[Data excerpts]
++++++++++++++++++++
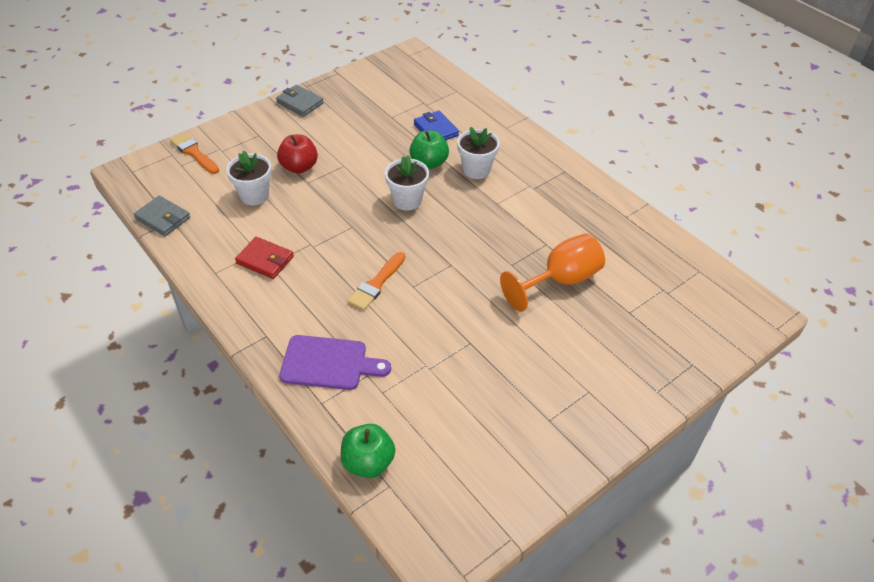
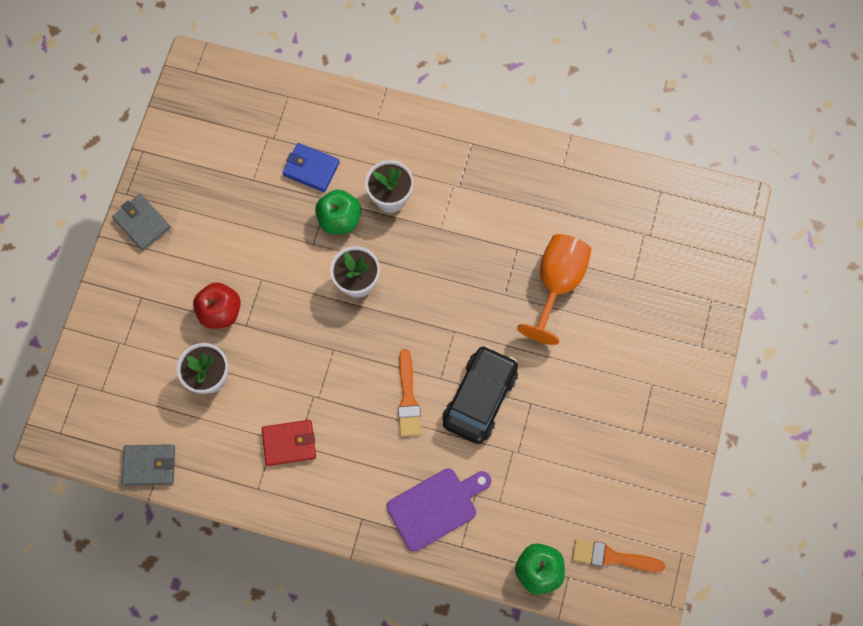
camera: 35 degrees left, 25 degrees up
orange brush [170,133,219,174] -> orange brush moved to [572,539,665,572]
grey wallet [276,85,324,117] -> grey wallet turned 45 degrees clockwise [112,194,171,251]
none -> black car [442,345,518,444]

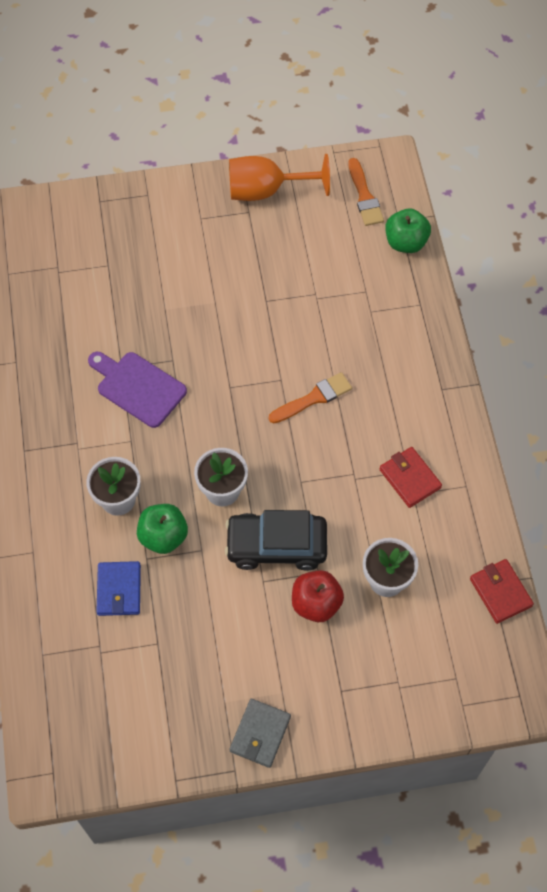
camera: 115 degrees left, 10 degrees down
grey wallet [122,444,175,486] -> red wallet [470,559,534,624]
purple cutting board [386,468,491,552] -> purple cutting board moved to [88,352,187,428]
black car [442,345,518,444] -> black car moved to [225,510,327,571]
orange goblet [517,234,591,345] -> orange goblet moved to [229,154,330,201]

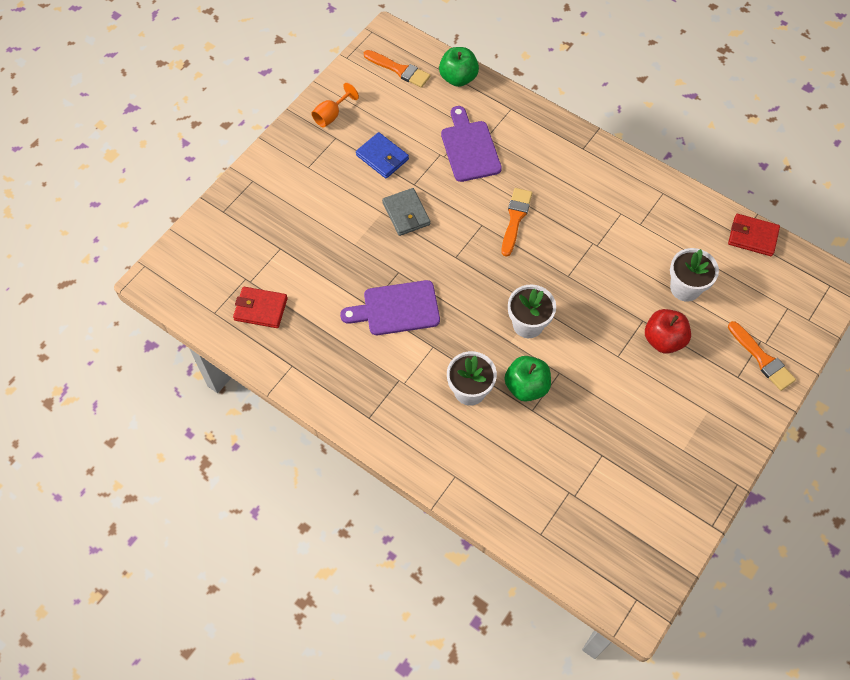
camera: 45 degrees left, 0 degrees up
blue wallet [96,561,141,616] -> blue wallet moved to [356,132,409,179]
black car [225,510,327,571] -> none
orange goblet [229,154,330,201] -> orange goblet [311,83,359,127], size x0.54
grey wallet [229,699,291,768] -> grey wallet moved to [382,188,430,236]
red wallet [380,447,442,508] -> red wallet moved to [233,287,288,328]
none -> purple cutting board [441,106,502,182]
none -> orange brush [728,321,796,391]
++++++++++++++++++++
▶ Your objective: Transcribe the records above exactly and drop every picture.

▶ Task answer:
camera: 35 degrees left, 25 degrees up
orange brush [170,133,219,174] -> orange brush moved to [572,539,665,572]
grey wallet [276,85,324,117] -> grey wallet turned 45 degrees clockwise [112,194,171,251]
none -> black car [442,345,518,444]

camera: 115 degrees left, 10 degrees down
grey wallet [122,444,175,486] -> red wallet [470,559,534,624]
purple cutting board [386,468,491,552] -> purple cutting board moved to [88,352,187,428]
black car [442,345,518,444] -> black car moved to [225,510,327,571]
orange goblet [517,234,591,345] -> orange goblet moved to [229,154,330,201]

camera: 45 degrees left, 0 degrees up
blue wallet [96,561,141,616] -> blue wallet moved to [356,132,409,179]
black car [225,510,327,571] -> none
orange goblet [229,154,330,201] -> orange goblet [311,83,359,127], size x0.54
grey wallet [229,699,291,768] -> grey wallet moved to [382,188,430,236]
red wallet [380,447,442,508] -> red wallet moved to [233,287,288,328]
none -> purple cutting board [441,106,502,182]
none -> orange brush [728,321,796,391]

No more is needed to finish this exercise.